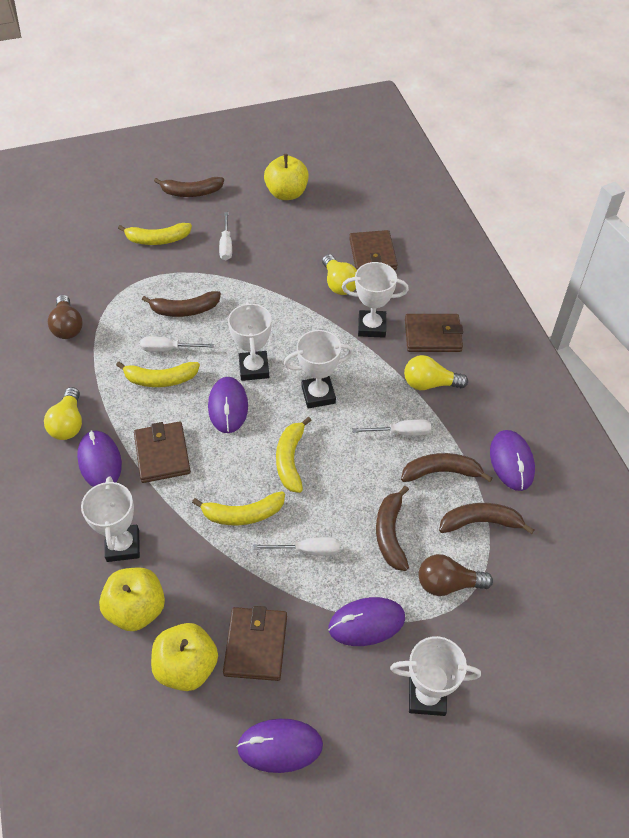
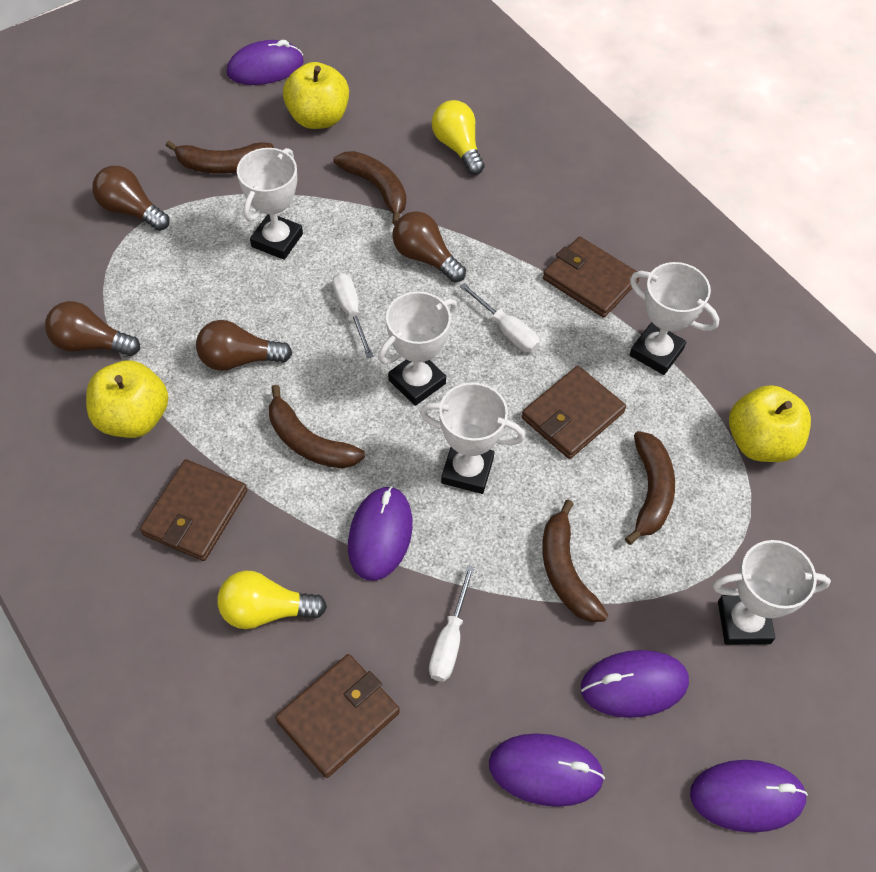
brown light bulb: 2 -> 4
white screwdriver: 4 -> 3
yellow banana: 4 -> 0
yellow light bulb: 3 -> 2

* * *

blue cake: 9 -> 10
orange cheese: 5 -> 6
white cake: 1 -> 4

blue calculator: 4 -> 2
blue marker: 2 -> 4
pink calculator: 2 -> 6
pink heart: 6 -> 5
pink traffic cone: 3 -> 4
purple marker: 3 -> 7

**Task description:**
In the listing above, find the line with "blue cake: 9 -> 10" and the line with "purple marker: 3 -> 7". Output those two lines and every line between them, exactly as written.

**Exercise solution:**
blue cake: 9 -> 10
orange cheese: 5 -> 6
white cake: 1 -> 4

blue calculator: 4 -> 2
blue marker: 2 -> 4
pink calculator: 2 -> 6
pink heart: 6 -> 5
pink traffic cone: 3 -> 4
purple marker: 3 -> 7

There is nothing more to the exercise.